Stored data entries
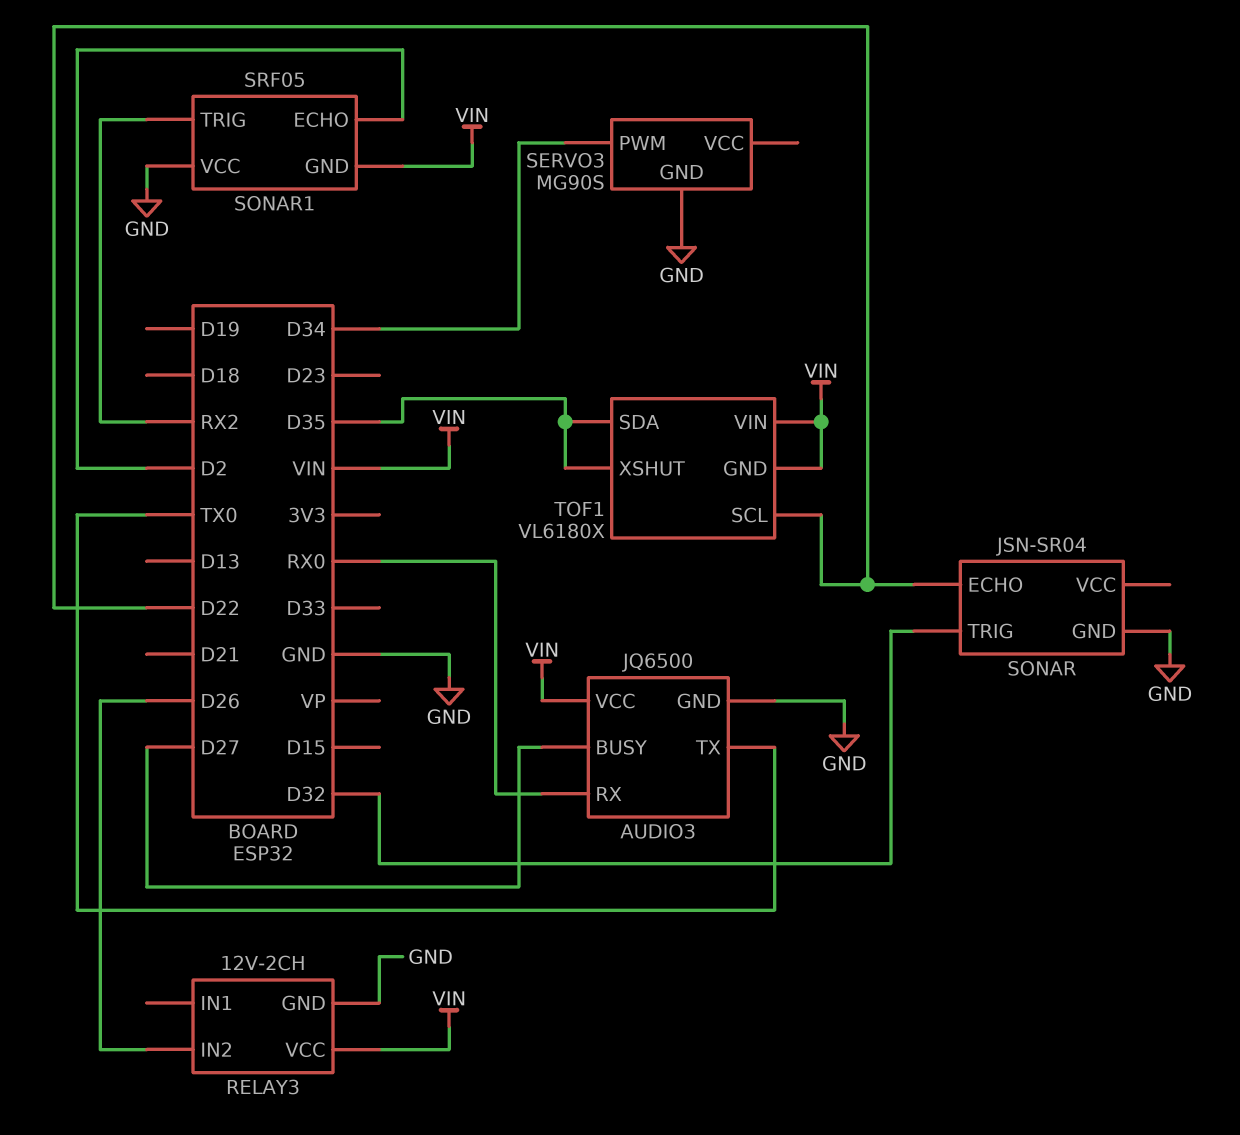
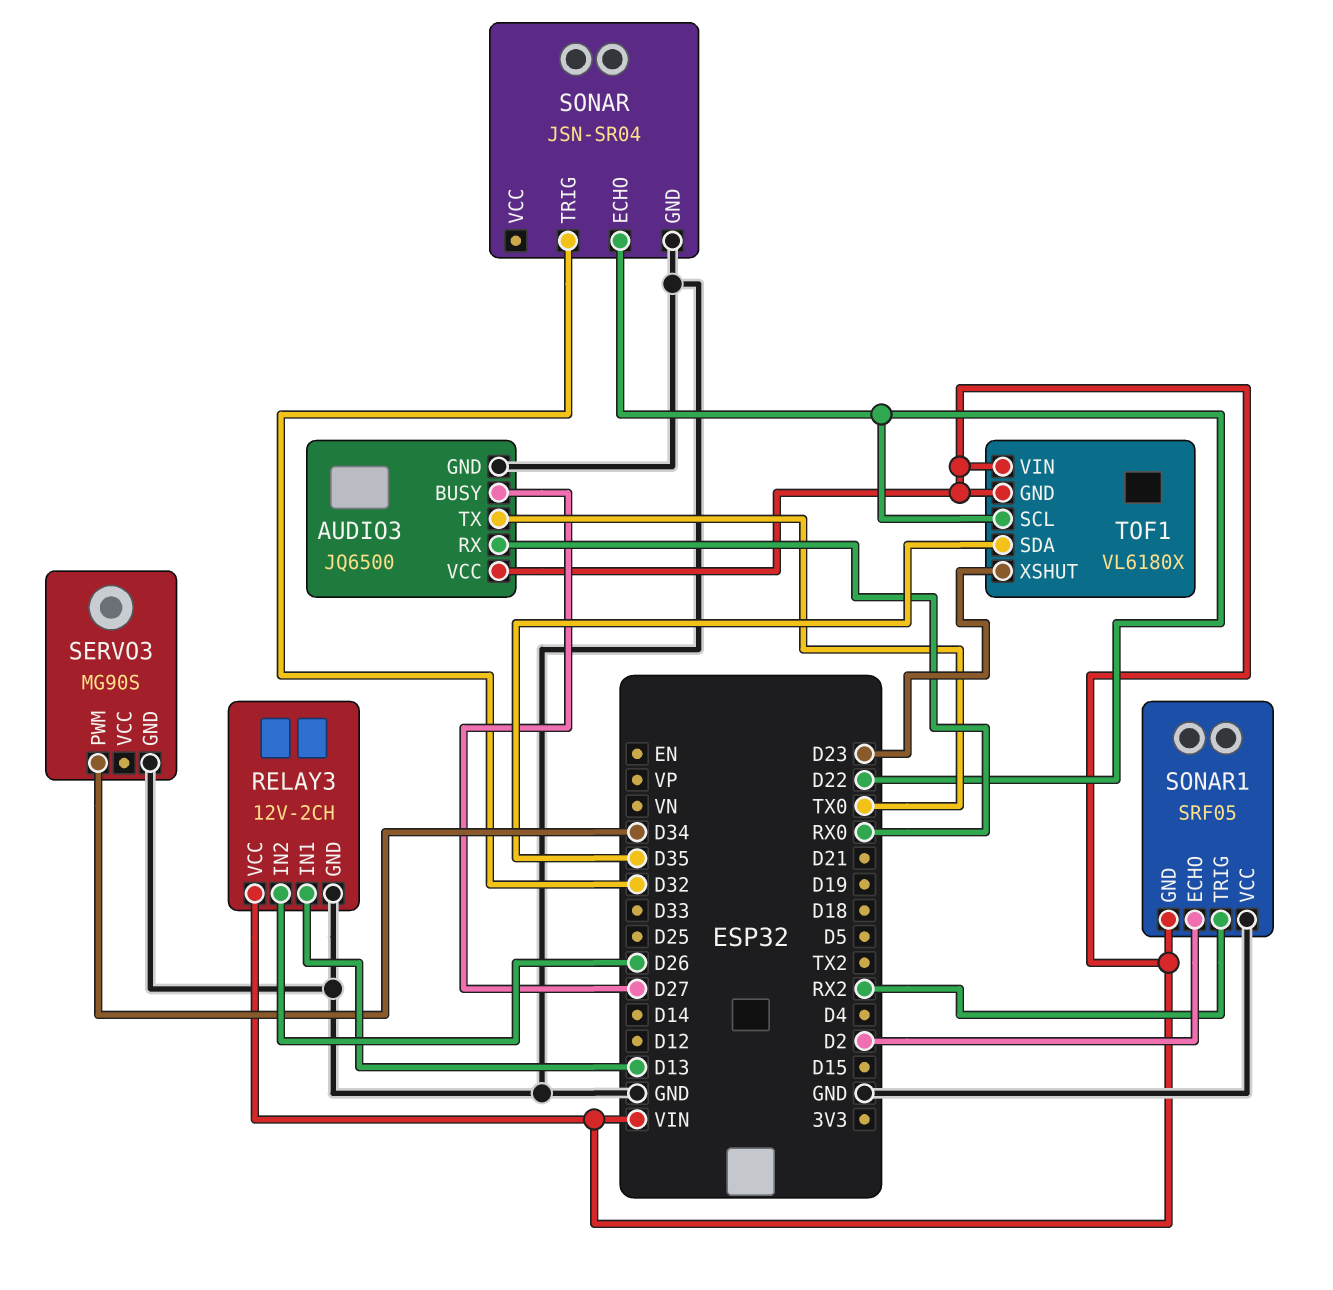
RELAY3 pin IN1: none -> D13
TOF1 pin XSHUT: D35 -> D23

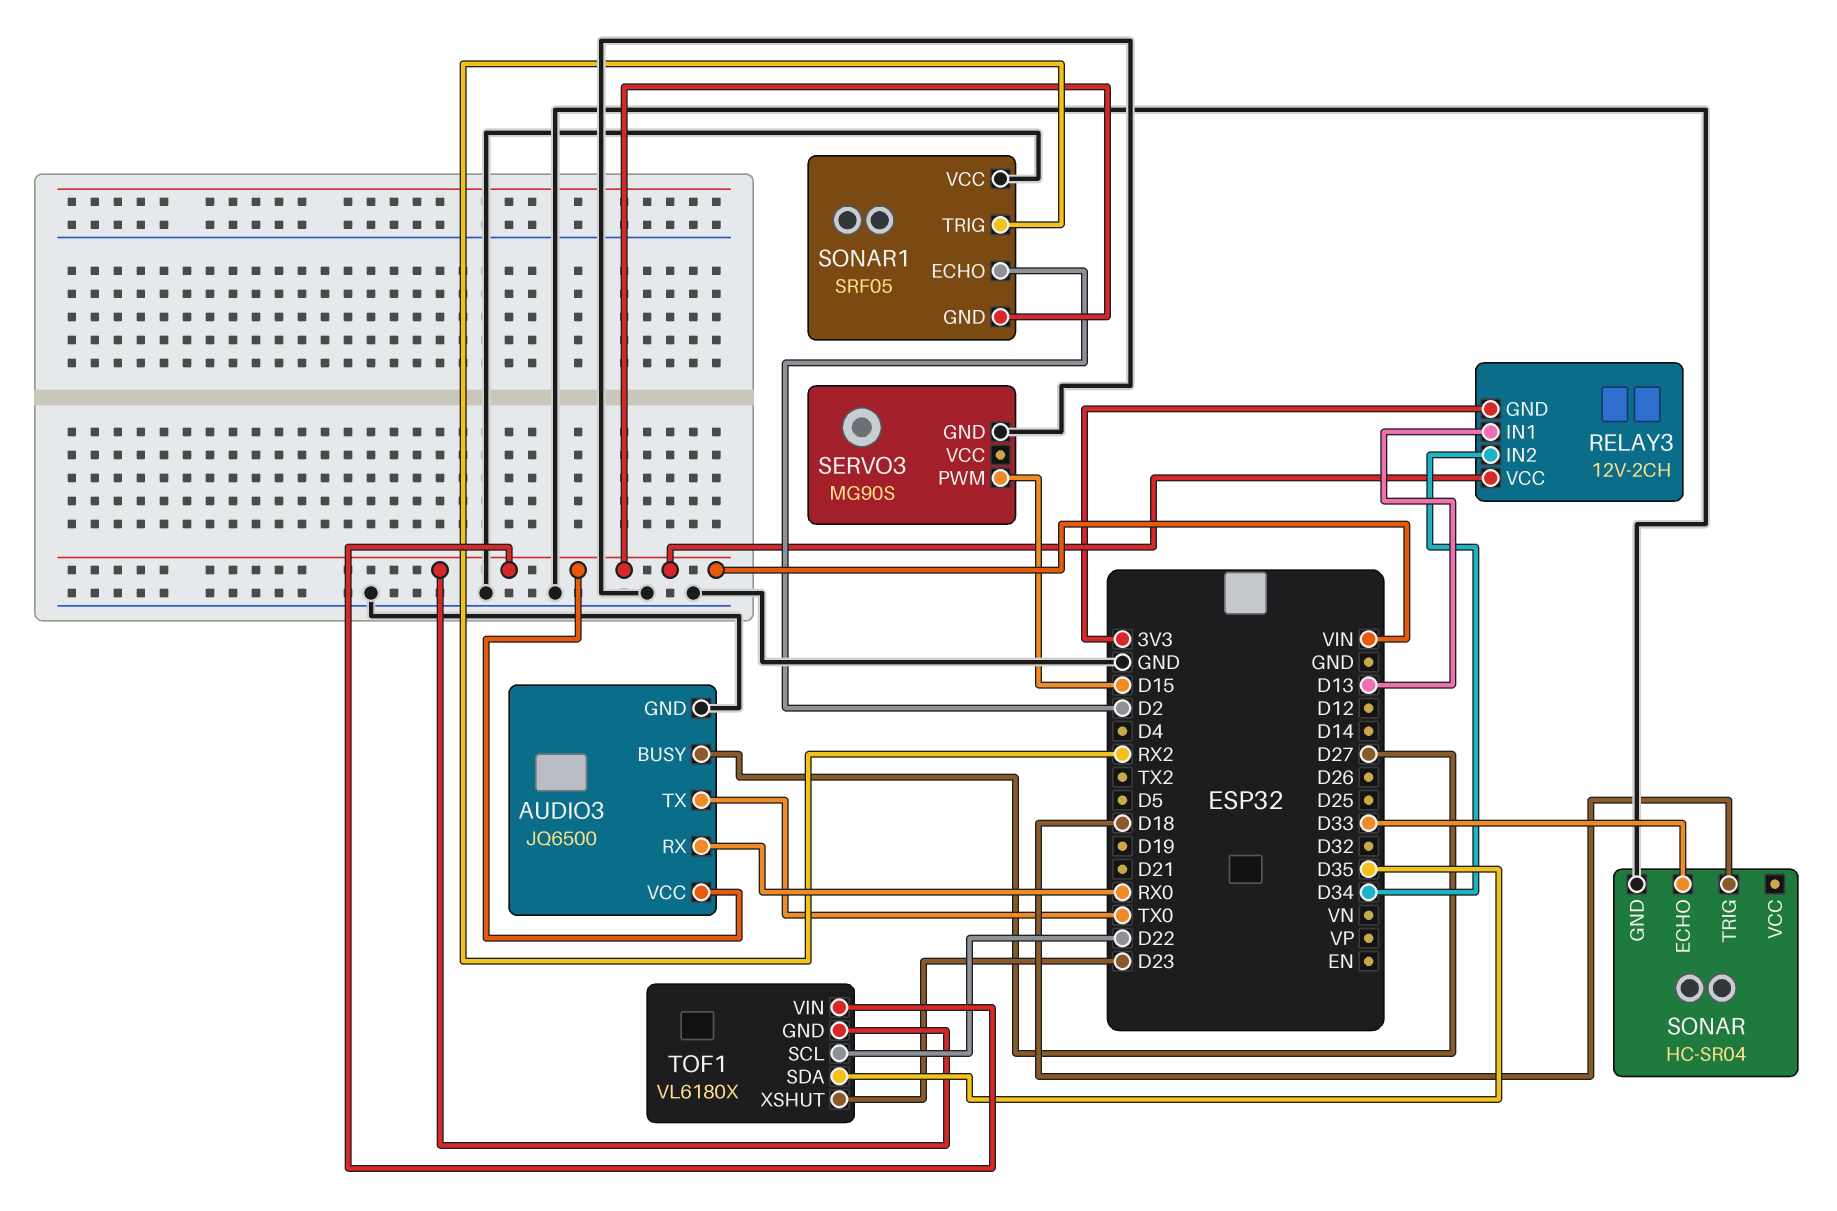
RELAY3 pin GND: GND -> 3V3
RELAY3 pin IN2: D26 -> D34
SERVO3 pin PWM: D34 -> D15
SONAR: JSN-SR04 -> HC-SR04
SONAR pin ECHO: D22 -> D33
SONAR pin TRIG: D32 -> D18

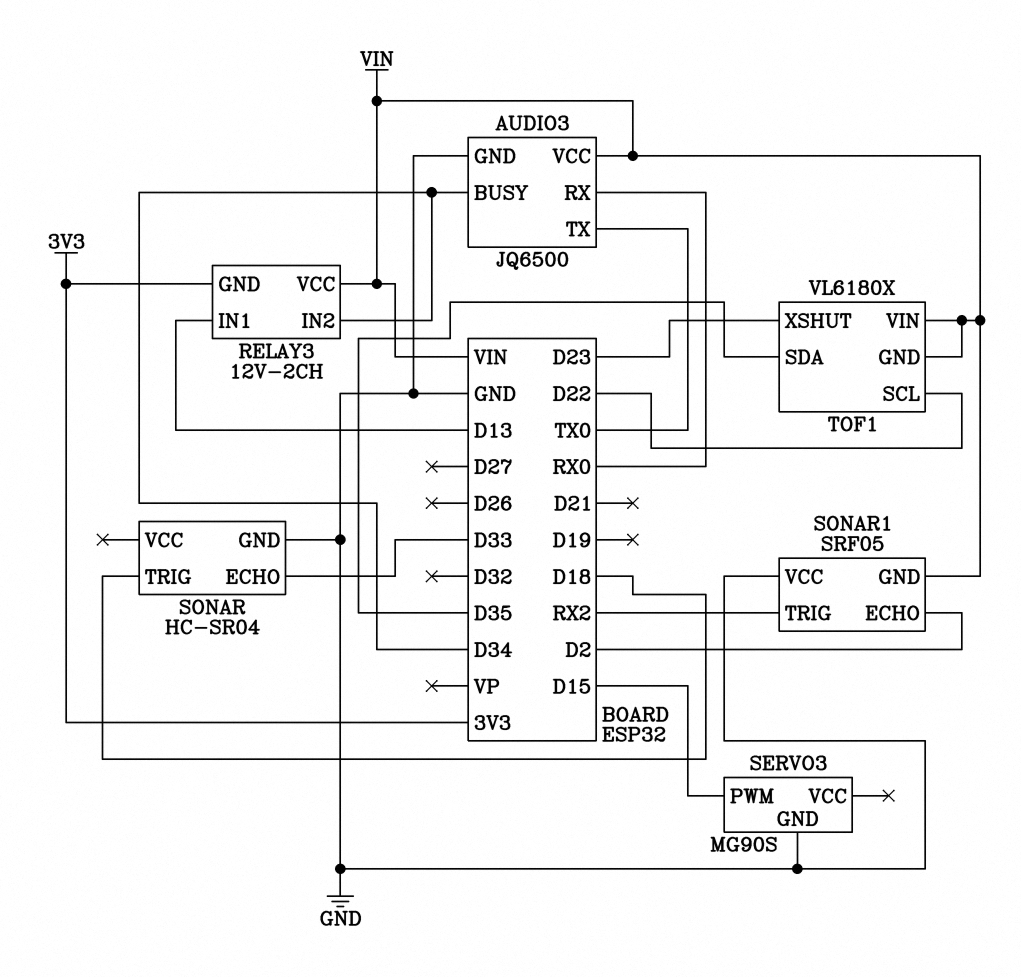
AUDIO3 pin BUSY: D27 -> D34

[Exercise goal] Take every record and copy it word for word, dropping the pictures.

[Answer area]
RELAY3 pin IN1: none -> D13
TOF1 pin XSHUT: D35 -> D23

RELAY3 pin GND: GND -> 3V3
RELAY3 pin IN2: D26 -> D34
SERVO3 pin PWM: D34 -> D15
SONAR: JSN-SR04 -> HC-SR04
SONAR pin ECHO: D22 -> D33
SONAR pin TRIG: D32 -> D18

AUDIO3 pin BUSY: D27 -> D34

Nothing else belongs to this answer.